Exercise objective.
The expected output is a copy of every line in the records with the string "MISO".

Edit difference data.
..............................

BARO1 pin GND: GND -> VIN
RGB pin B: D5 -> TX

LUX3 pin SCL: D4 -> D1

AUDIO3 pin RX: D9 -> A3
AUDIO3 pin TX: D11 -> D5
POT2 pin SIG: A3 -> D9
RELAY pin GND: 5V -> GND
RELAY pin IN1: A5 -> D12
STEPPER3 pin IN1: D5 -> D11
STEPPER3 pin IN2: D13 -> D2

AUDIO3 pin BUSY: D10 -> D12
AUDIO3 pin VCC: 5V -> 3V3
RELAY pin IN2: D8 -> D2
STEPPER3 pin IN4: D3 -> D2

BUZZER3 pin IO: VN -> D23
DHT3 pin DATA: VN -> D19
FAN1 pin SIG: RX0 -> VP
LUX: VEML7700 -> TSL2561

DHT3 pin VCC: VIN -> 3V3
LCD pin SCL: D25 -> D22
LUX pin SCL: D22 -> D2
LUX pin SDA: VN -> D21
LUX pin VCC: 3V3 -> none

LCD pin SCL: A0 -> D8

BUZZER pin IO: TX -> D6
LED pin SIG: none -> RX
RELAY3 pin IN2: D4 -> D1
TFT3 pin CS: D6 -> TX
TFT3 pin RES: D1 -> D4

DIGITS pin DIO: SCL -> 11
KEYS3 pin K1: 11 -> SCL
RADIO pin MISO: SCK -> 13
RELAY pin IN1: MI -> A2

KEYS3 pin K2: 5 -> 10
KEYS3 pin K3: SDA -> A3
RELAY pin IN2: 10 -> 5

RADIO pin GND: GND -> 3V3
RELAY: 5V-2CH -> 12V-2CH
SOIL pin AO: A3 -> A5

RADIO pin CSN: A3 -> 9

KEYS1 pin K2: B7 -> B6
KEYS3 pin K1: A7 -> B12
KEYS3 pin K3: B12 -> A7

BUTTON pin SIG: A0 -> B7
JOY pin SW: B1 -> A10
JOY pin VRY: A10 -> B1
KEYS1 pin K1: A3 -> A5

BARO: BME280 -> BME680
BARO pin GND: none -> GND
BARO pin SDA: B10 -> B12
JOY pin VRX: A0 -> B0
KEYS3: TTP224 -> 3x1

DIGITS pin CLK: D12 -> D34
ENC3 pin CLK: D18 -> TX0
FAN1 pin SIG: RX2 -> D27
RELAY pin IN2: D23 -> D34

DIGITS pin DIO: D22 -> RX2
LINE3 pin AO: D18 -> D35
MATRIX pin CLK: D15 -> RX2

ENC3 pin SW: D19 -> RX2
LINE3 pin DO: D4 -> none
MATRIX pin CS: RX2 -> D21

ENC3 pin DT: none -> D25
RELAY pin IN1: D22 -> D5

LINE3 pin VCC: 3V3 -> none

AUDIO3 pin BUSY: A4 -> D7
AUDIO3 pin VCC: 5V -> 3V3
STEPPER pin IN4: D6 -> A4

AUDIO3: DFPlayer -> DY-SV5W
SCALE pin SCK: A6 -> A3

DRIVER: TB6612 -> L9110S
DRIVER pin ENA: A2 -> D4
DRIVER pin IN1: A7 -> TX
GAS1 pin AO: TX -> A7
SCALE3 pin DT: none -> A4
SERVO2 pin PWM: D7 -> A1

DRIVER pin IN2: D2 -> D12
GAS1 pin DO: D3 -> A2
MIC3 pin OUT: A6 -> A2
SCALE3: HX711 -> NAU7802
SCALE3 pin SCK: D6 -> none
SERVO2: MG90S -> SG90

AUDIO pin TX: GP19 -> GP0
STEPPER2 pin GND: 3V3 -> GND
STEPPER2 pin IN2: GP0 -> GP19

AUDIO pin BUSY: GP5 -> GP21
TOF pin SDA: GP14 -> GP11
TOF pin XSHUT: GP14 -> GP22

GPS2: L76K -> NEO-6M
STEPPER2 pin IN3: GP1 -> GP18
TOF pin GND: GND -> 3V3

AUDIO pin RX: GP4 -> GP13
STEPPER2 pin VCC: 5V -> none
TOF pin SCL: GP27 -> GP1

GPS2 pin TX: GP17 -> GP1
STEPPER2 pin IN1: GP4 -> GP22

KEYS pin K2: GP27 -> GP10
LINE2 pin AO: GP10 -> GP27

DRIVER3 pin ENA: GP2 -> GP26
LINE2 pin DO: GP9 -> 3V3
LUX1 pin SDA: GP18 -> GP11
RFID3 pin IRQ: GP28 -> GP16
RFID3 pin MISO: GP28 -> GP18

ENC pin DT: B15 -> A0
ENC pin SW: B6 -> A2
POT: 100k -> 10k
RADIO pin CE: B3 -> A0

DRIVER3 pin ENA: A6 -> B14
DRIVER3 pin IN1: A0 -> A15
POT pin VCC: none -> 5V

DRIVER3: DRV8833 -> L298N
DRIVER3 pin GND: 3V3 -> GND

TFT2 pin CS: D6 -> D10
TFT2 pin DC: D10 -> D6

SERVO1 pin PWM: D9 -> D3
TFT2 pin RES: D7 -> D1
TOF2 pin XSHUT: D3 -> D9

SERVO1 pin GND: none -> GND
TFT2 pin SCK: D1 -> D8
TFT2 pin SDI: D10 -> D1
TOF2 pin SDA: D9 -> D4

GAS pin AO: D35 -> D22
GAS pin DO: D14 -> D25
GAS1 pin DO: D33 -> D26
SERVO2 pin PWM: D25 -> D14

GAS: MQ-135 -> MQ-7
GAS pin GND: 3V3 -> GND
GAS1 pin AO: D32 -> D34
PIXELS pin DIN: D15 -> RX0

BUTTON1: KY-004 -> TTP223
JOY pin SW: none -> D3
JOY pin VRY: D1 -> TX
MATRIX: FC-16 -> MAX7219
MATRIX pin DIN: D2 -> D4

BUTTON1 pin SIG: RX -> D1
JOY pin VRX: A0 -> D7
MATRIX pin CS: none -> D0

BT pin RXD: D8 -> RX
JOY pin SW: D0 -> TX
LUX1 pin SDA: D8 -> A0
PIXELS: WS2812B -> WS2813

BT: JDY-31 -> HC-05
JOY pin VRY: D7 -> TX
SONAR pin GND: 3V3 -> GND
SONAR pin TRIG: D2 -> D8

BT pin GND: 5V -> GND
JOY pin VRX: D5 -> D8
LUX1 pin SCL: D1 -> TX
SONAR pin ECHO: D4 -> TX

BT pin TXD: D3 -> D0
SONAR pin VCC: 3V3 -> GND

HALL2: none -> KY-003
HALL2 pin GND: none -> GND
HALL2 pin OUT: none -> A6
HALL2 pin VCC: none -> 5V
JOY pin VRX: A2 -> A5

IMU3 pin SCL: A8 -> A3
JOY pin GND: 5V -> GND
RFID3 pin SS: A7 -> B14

..............................

Output.
RADIO pin MISO: SCK -> 13
RFID3 pin MISO: GP28 -> GP18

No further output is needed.